▶ Material shown:
━━━━━━━━━━━━━━━━━━━━━━━━━━━━━━

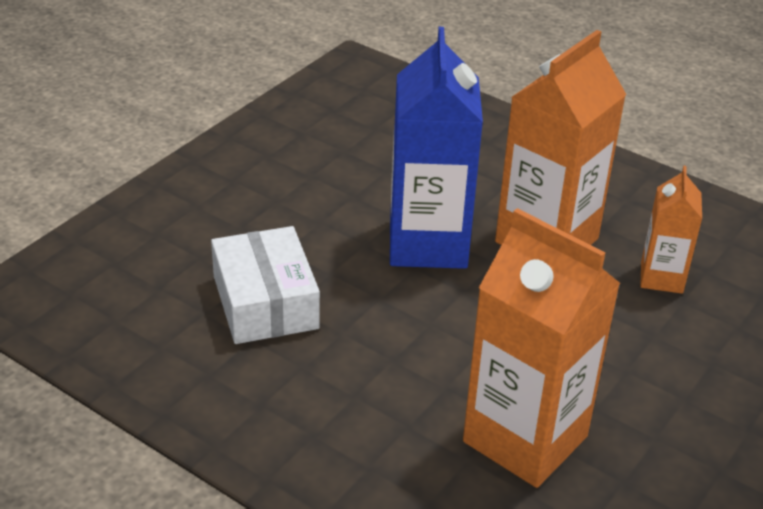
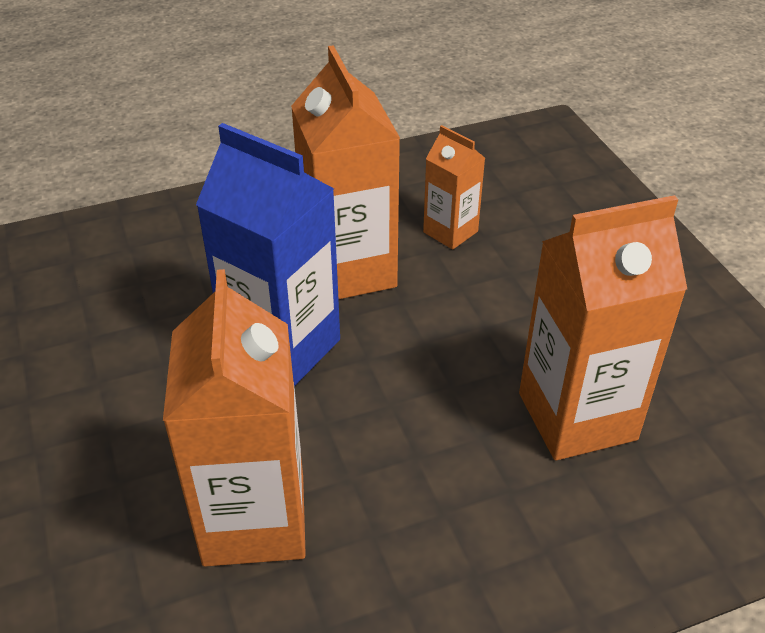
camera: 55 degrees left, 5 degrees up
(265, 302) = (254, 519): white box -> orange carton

━━━━━━━━━━━━━━━━━━━━━━━━━━━━━━

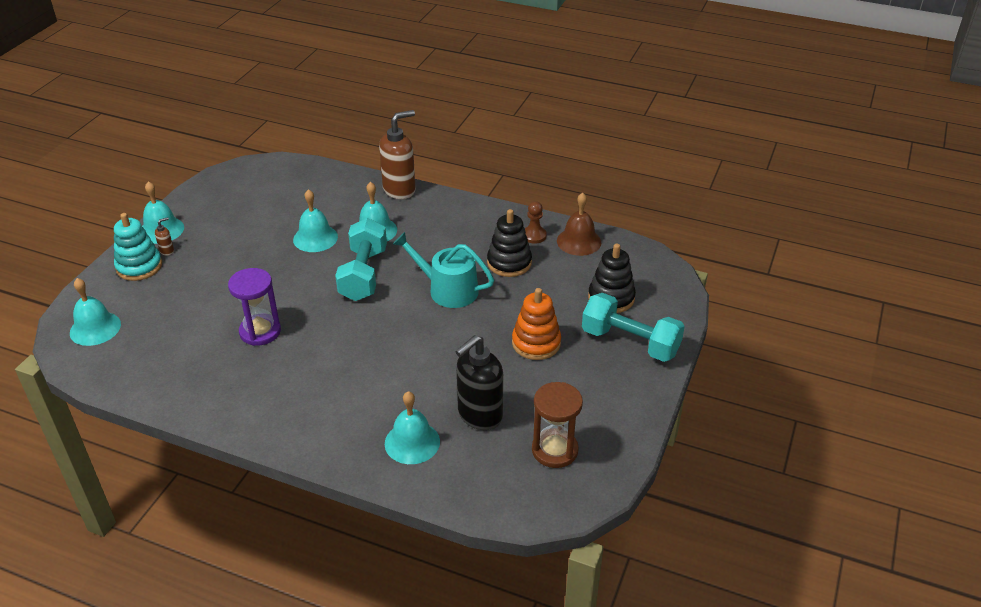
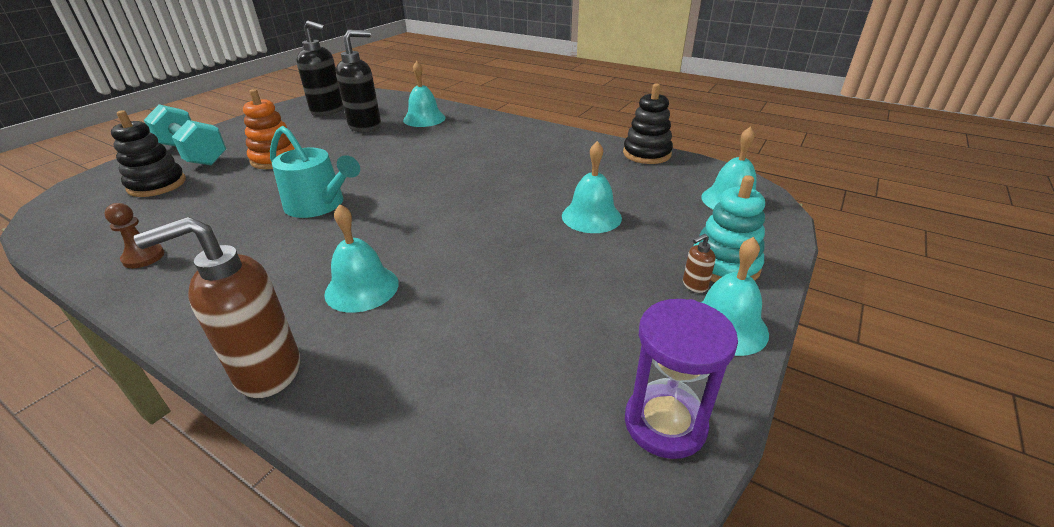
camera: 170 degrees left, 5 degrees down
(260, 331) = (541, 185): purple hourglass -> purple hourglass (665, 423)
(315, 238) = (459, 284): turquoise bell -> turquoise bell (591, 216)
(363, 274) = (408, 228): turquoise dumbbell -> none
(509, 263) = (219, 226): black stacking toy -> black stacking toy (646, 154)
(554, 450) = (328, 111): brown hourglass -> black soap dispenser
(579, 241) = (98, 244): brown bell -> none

━━━━━━━━━━━━━━━━━━━━━━━━━━━━━━

▶ Directions: Going back to the entries above, set down exactly the lines that begin at the one with "camera: 55 degrees left, 5 degrees up" and end at the one with "(265, 302) = (254, 519): white", both included, and nothing else.

▶ Solution for this exercise:
camera: 55 degrees left, 5 degrees up
(265, 302) = (254, 519): white box -> orange carton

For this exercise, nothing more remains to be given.